What you have to do
Copy all of the items below word for word, keeping every line and blank line in its original order.

Material for this exercise
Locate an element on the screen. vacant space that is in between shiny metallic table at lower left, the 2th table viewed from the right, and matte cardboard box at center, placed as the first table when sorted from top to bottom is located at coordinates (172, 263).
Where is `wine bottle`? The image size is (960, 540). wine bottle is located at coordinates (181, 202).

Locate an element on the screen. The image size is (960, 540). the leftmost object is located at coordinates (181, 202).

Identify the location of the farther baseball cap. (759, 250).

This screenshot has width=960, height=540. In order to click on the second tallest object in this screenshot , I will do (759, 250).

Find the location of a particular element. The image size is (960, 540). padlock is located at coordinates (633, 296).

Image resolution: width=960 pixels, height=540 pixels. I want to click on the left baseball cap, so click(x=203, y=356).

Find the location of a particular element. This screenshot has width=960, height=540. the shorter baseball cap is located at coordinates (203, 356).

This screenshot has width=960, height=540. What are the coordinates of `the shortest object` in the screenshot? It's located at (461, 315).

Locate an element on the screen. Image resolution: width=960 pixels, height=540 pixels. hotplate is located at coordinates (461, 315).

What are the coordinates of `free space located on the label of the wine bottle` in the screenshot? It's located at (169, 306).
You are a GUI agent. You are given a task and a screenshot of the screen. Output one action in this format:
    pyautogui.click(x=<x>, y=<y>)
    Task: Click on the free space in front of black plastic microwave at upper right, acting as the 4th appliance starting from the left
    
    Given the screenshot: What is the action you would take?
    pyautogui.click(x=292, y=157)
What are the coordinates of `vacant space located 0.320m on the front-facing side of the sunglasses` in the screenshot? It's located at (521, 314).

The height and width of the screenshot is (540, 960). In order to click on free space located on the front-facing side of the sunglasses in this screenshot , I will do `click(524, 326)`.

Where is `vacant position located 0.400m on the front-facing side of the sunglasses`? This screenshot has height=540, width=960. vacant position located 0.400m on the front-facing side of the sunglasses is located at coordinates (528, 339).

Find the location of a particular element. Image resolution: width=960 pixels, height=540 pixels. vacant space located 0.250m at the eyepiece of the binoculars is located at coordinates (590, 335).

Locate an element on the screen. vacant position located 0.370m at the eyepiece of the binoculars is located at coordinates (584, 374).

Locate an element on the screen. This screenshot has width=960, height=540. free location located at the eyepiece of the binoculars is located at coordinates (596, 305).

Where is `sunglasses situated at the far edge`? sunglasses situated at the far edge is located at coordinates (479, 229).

Solution
Locate an element on the screen. vacant space that is in between shiny metallic table at lower left, the 2th table viewed from the right, and matte cardboard box at center, placed as the first table when sorted from top to bottom is located at coordinates (172, 263).
Where is `wine bottle`? The image size is (960, 540). wine bottle is located at coordinates (181, 202).

Locate an element on the screen. The image size is (960, 540). the leftmost object is located at coordinates (181, 202).

Identify the location of the farther baseball cap. (759, 250).

This screenshot has width=960, height=540. In order to click on the second tallest object in this screenshot , I will do (759, 250).

Find the location of a particular element. The image size is (960, 540). padlock is located at coordinates (633, 296).

Image resolution: width=960 pixels, height=540 pixels. I want to click on the left baseball cap, so click(x=203, y=356).

Find the location of a particular element. This screenshot has width=960, height=540. the shorter baseball cap is located at coordinates (203, 356).

This screenshot has width=960, height=540. What are the coordinates of `the shortest object` in the screenshot? It's located at (461, 315).

Locate an element on the screen. Image resolution: width=960 pixels, height=540 pixels. hotplate is located at coordinates (461, 315).

What are the coordinates of `free space located on the label of the wine bottle` in the screenshot? It's located at (169, 306).
You are a GUI agent. You are given a task and a screenshot of the screen. Output one action in this format:
    pyautogui.click(x=<x>, y=<y>)
    Task: Click on the free space in front of black plastic microwave at upper right, acting as the 4th appliance starting from the left
    
    Given the screenshot: What is the action you would take?
    pyautogui.click(x=292, y=157)
What are the coordinates of `vacant space located 0.320m on the front-facing side of the sunglasses` in the screenshot? It's located at (521, 314).

The height and width of the screenshot is (540, 960). In order to click on free space located on the front-facing side of the sunglasses in this screenshot , I will do `click(524, 326)`.

Where is `vacant position located 0.400m on the front-facing side of the sunglasses`? This screenshot has height=540, width=960. vacant position located 0.400m on the front-facing side of the sunglasses is located at coordinates (528, 339).

Find the location of a particular element. Image resolution: width=960 pixels, height=540 pixels. vacant space located 0.250m at the eyepiece of the binoculars is located at coordinates (590, 335).

Locate an element on the screen. vacant position located 0.370m at the eyepiece of the binoculars is located at coordinates (584, 374).

Locate an element on the screen. This screenshot has width=960, height=540. free location located at the eyepiece of the binoculars is located at coordinates (596, 305).

Where is `sunglasses situated at the far edge`? sunglasses situated at the far edge is located at coordinates (479, 229).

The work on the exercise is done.